Stored data:

******

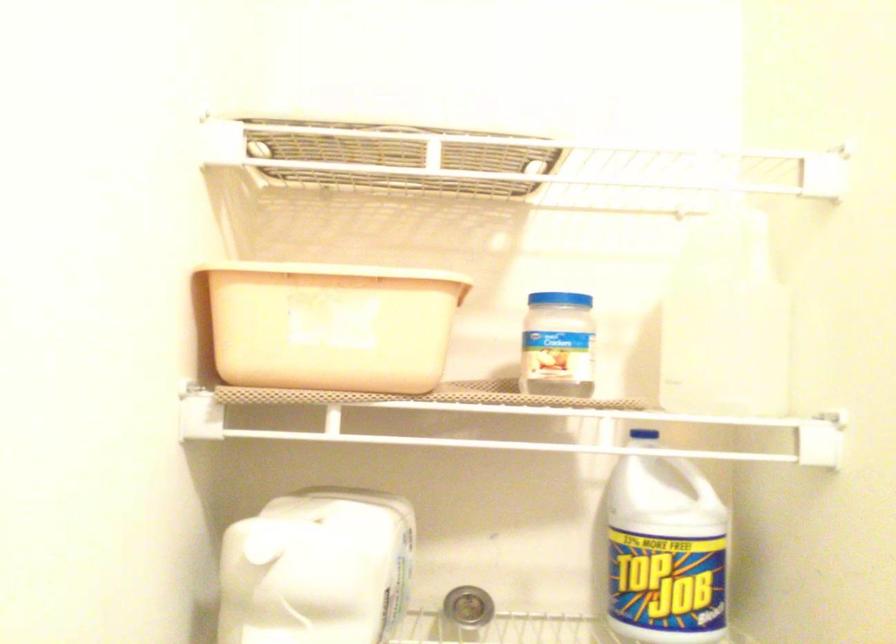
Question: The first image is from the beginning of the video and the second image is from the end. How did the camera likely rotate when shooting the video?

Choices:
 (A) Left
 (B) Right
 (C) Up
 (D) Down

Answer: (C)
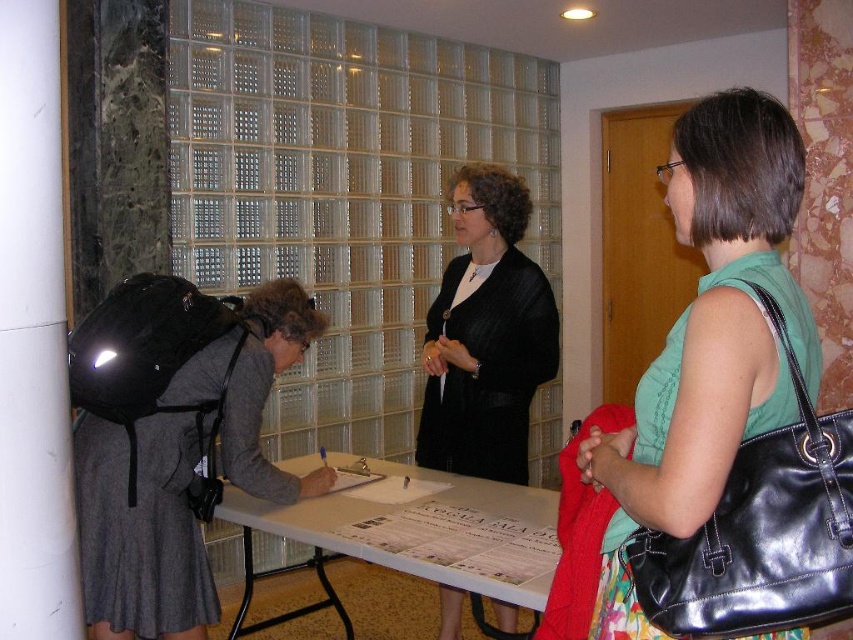
Question: Does green fabric shirt at right have a greater width compared to white smooth pillar at left?

Choices:
 (A) no
 (B) yes

Answer: (B)

Question: Which point is closer to the camera?

Choices:
 (A) pos(494,192)
 (B) pos(286,529)
 (C) pos(142,436)
 (D) pos(22,566)

Answer: (D)

Question: Where is green fabric shirt at right located in relation to white paper at center in the image?

Choices:
 (A) left
 (B) right

Answer: (B)

Question: Which point is farther from the camera taking this photo?

Choices:
 (A) (515, 179)
 (B) (57, 356)

Answer: (A)

Question: Is black textured blazer at center above white paper at center?

Choices:
 (A) yes
 (B) no

Answer: (A)

Question: Which point is closer to the camera taking this photo?

Choices:
 (A) (405, 561)
 (B) (4, 518)
 (C) (198, 333)
 (D) (746, 230)

Answer: (B)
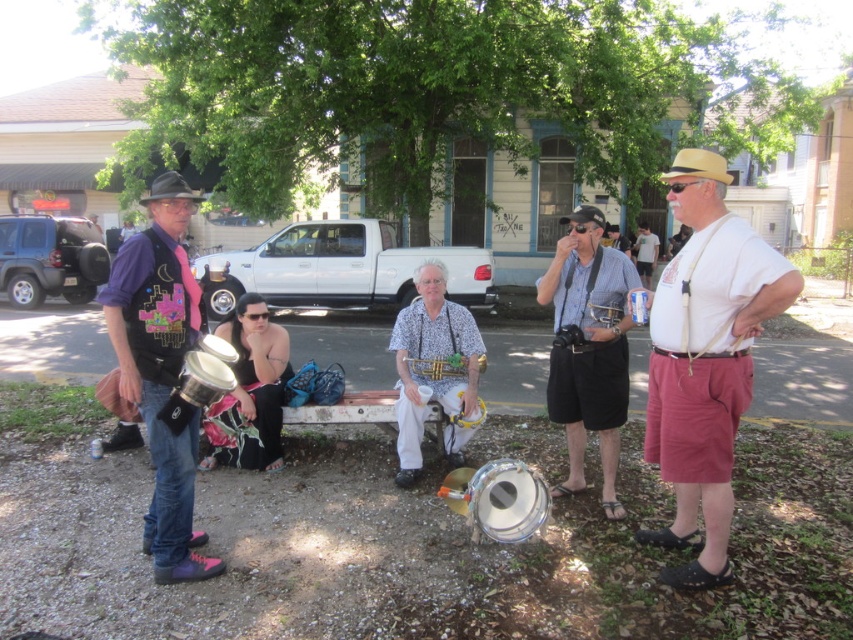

******

§ **EXERCISE**
Copy out the data word for word, beginning at the line containing "Question: Which point is farther" and running through to the end of the data. Leave out the pictures.

§ **SOLVED PROBLEM**
Question: Which point is farther from the camera taking this photo?

Choices:
 (A) (515, 179)
 (B) (57, 356)

Answer: (A)

Question: Is black textured blazer at center above white paper at center?

Choices:
 (A) yes
 (B) no

Answer: (A)

Question: Which point is closer to the camera taking this photo?

Choices:
 (A) (405, 561)
 (B) (4, 518)
 (C) (198, 333)
 (D) (746, 230)

Answer: (B)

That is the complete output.